▶ Exercise description: The expected result is a word-for-word copy of the entries, minus any pictures.

......

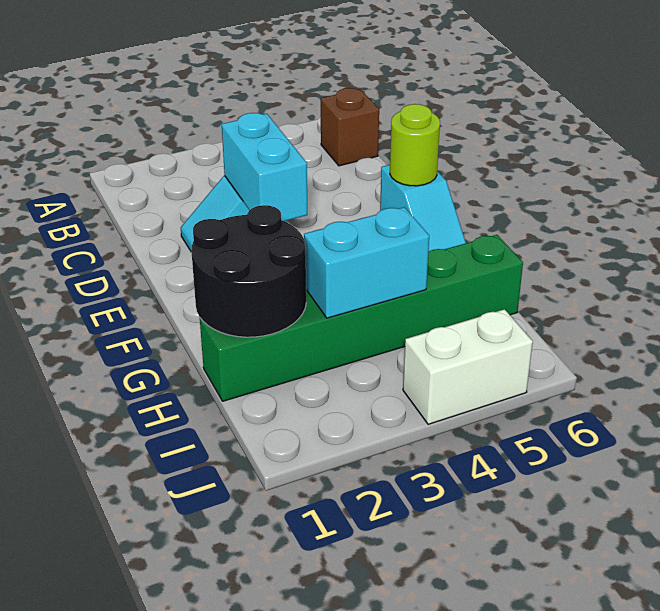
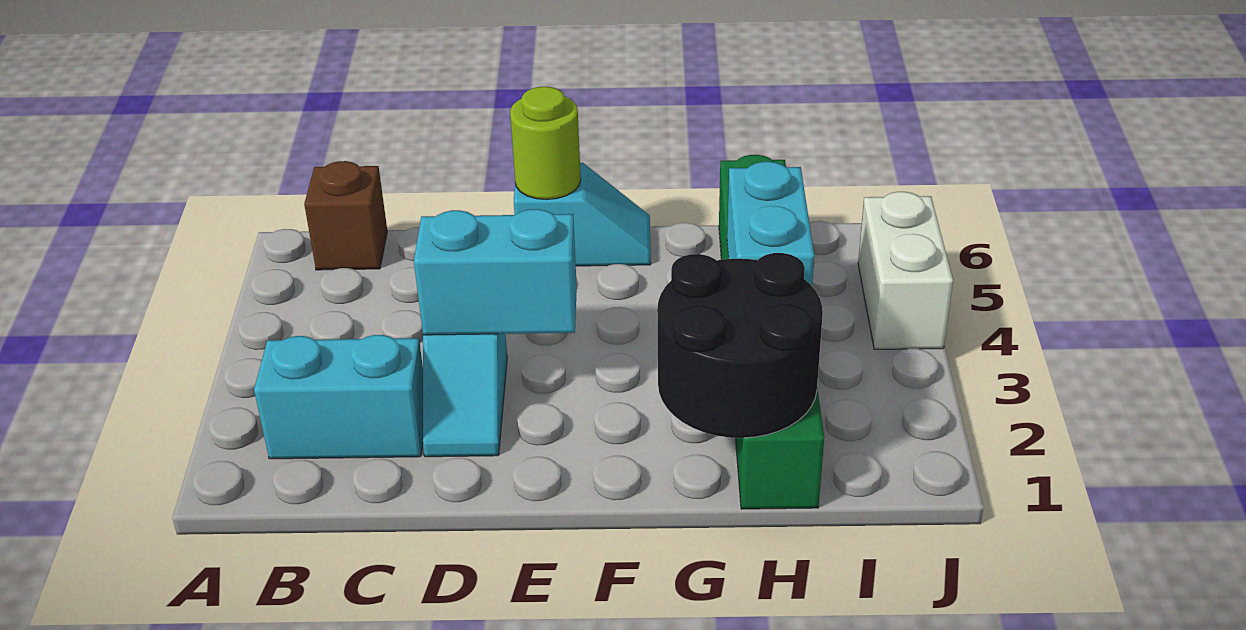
none -> cyan brick B2:C2 level 1

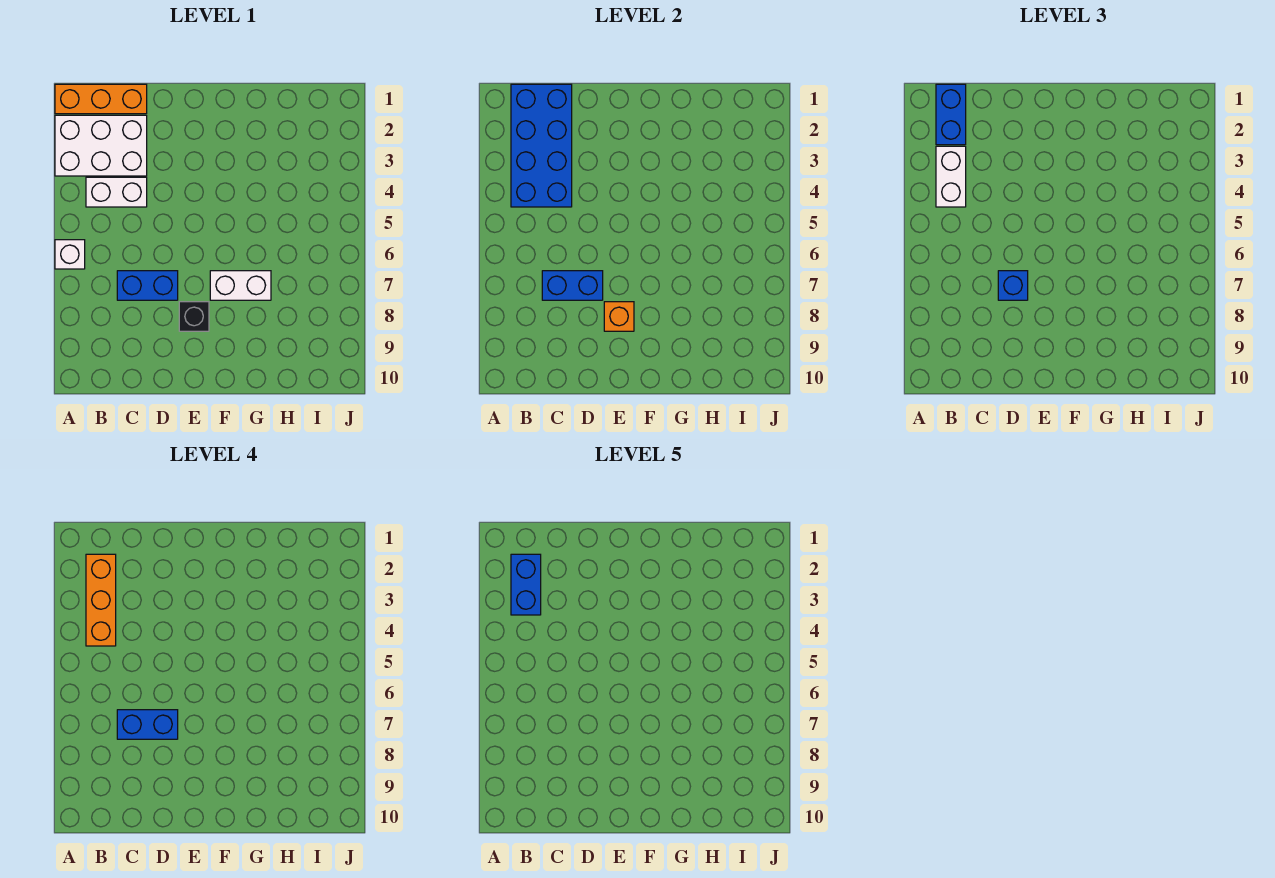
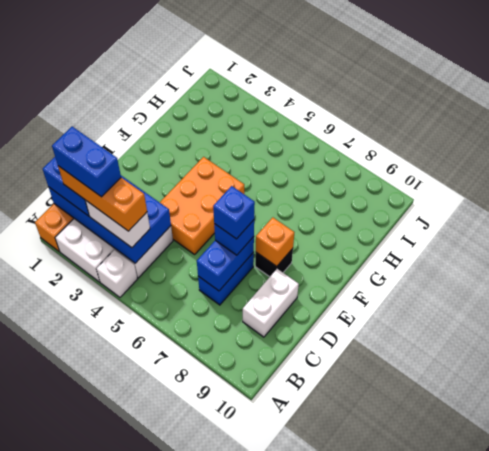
white brick A6 level 1 -> white brick A4 level 1
blue brick C7:D7 level 4 -> blue brick D7 level 4
none -> orange brick D4:F5 level 1
white brick F7:G7 level 1 -> white brick C9:D9 level 1

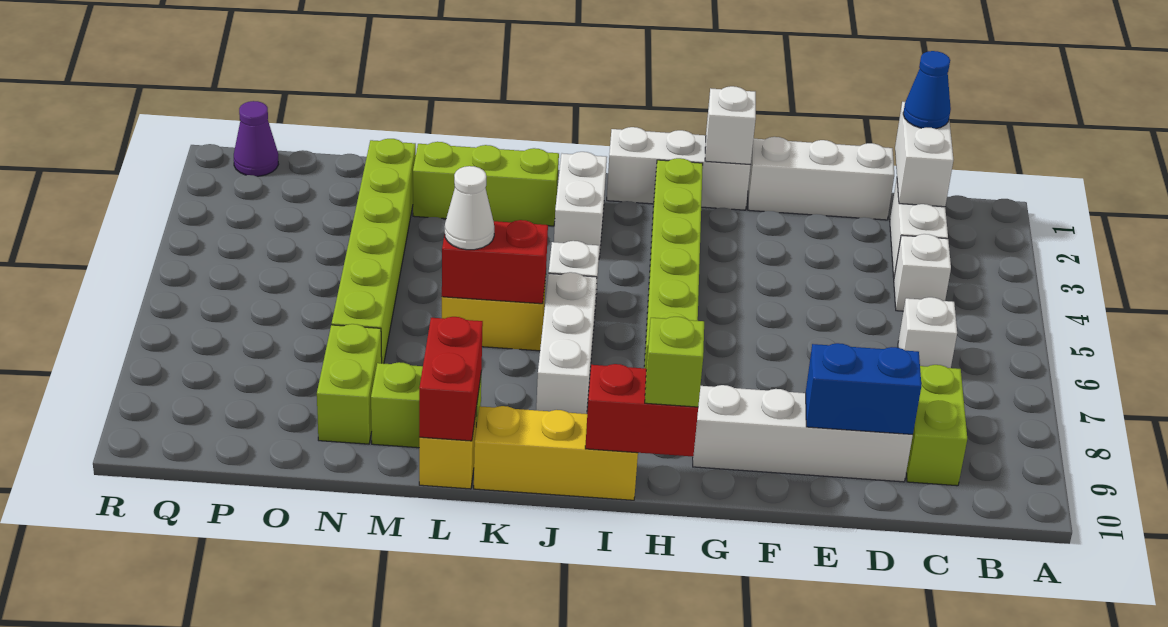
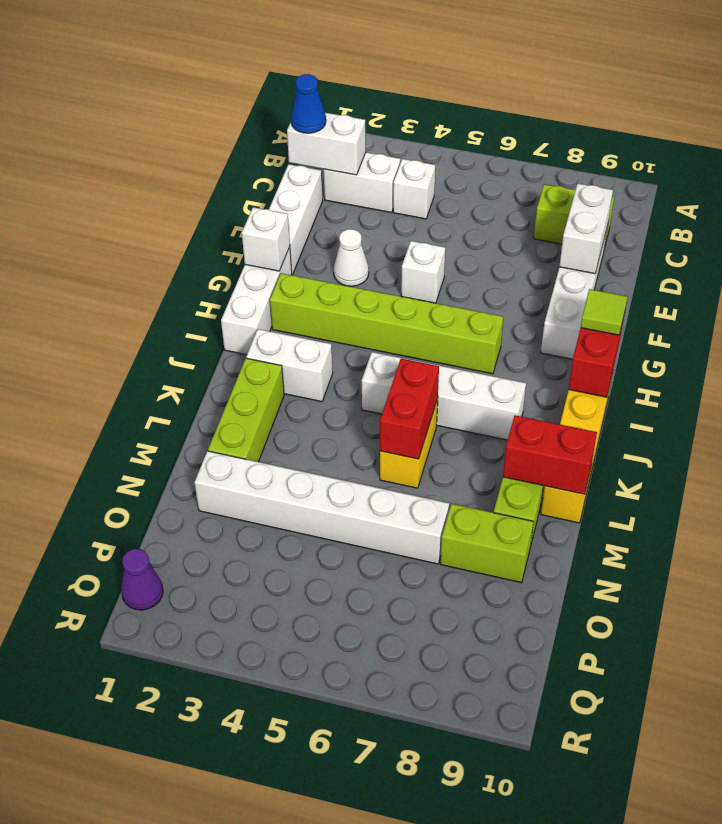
white brick C6 level 1 -> white brick F5 level 1
blue brick D9:E9 level 2 -> white brick D9:E9 level 2
lime brick H10 level 3 -> lime tile H10 level 3
white cone L6 level 3 -> white cone F3 level 1
lime brick N2:N7 level 1 -> white brick N2:N7 level 1

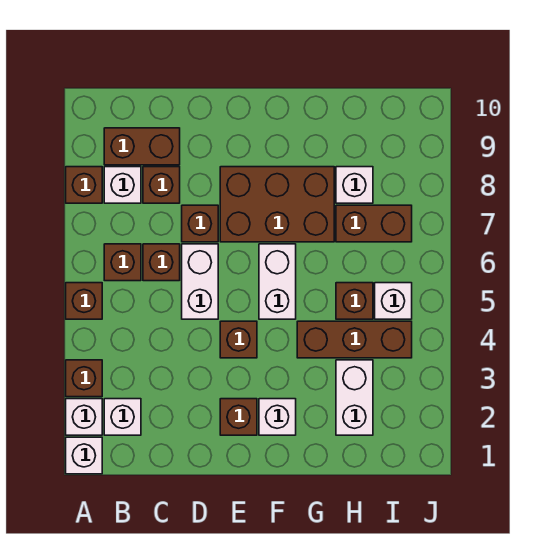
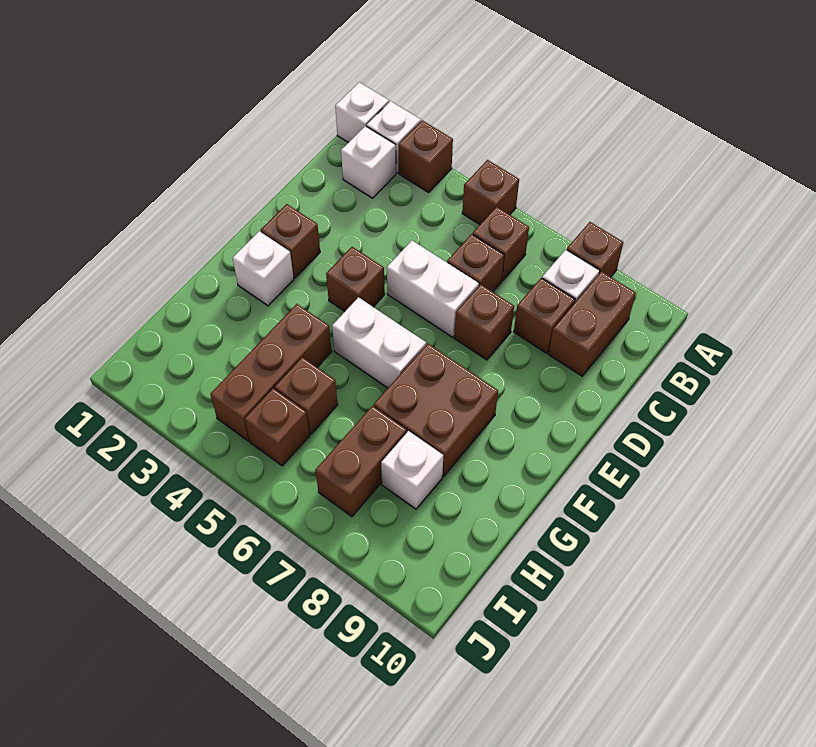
brown brick E7:G8 level 1 -> brown brick F7:G8 level 1
white brick H2:H3 level 1 -> none
white brick I5 level 1 -> brown brick I5 level 1

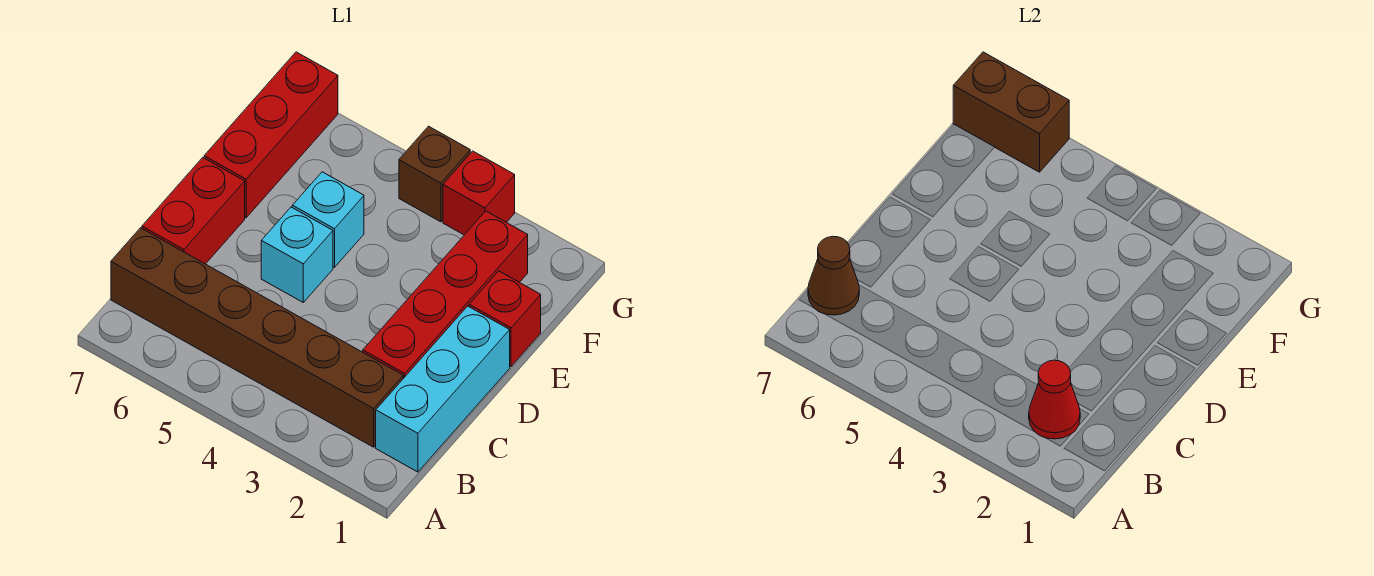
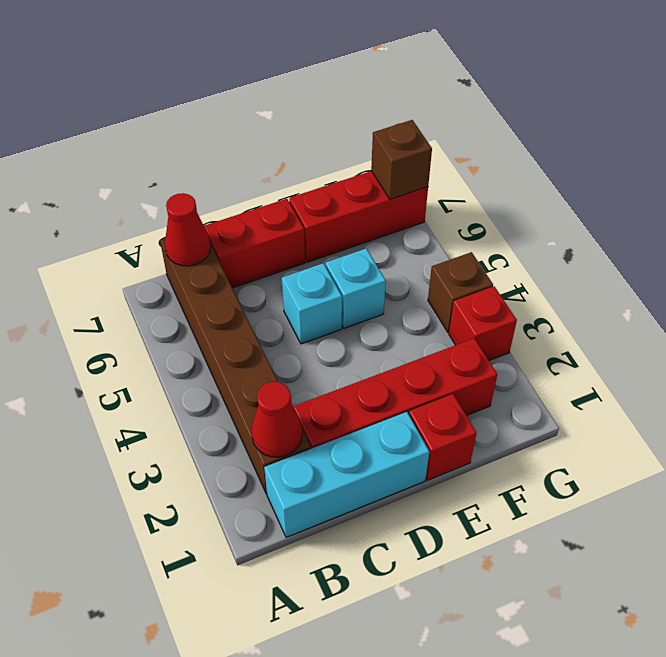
brown cone B7 level 2 -> red cone B7 level 2
brown brick G6:G7 level 2 -> brown brick G7 level 2

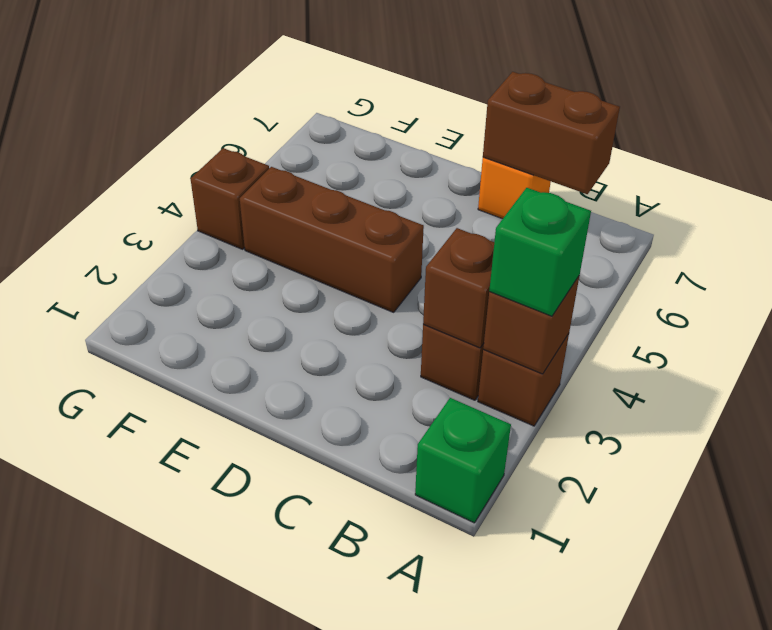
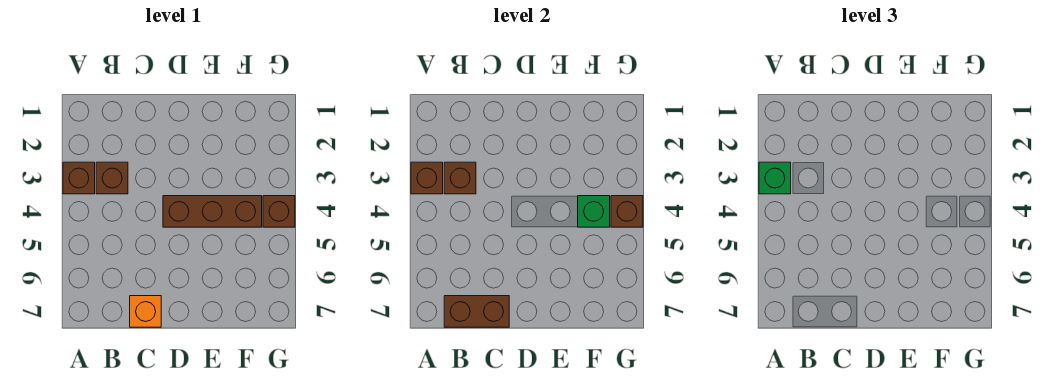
green brick A1 level 1 -> green brick F4 level 2
none -> brown brick G4 level 2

......

▶ Result of the task:
none -> cyan brick B2:C2 level 1

white brick A6 level 1 -> white brick A4 level 1
blue brick C7:D7 level 4 -> blue brick D7 level 4
none -> orange brick D4:F5 level 1
white brick F7:G7 level 1 -> white brick C9:D9 level 1

white brick C6 level 1 -> white brick F5 level 1
blue brick D9:E9 level 2 -> white brick D9:E9 level 2
lime brick H10 level 3 -> lime tile H10 level 3
white cone L6 level 3 -> white cone F3 level 1
lime brick N2:N7 level 1 -> white brick N2:N7 level 1

brown brick E7:G8 level 1 -> brown brick F7:G8 level 1
white brick H2:H3 level 1 -> none
white brick I5 level 1 -> brown brick I5 level 1

brown cone B7 level 2 -> red cone B7 level 2
brown brick G6:G7 level 2 -> brown brick G7 level 2

green brick A1 level 1 -> green brick F4 level 2
none -> brown brick G4 level 2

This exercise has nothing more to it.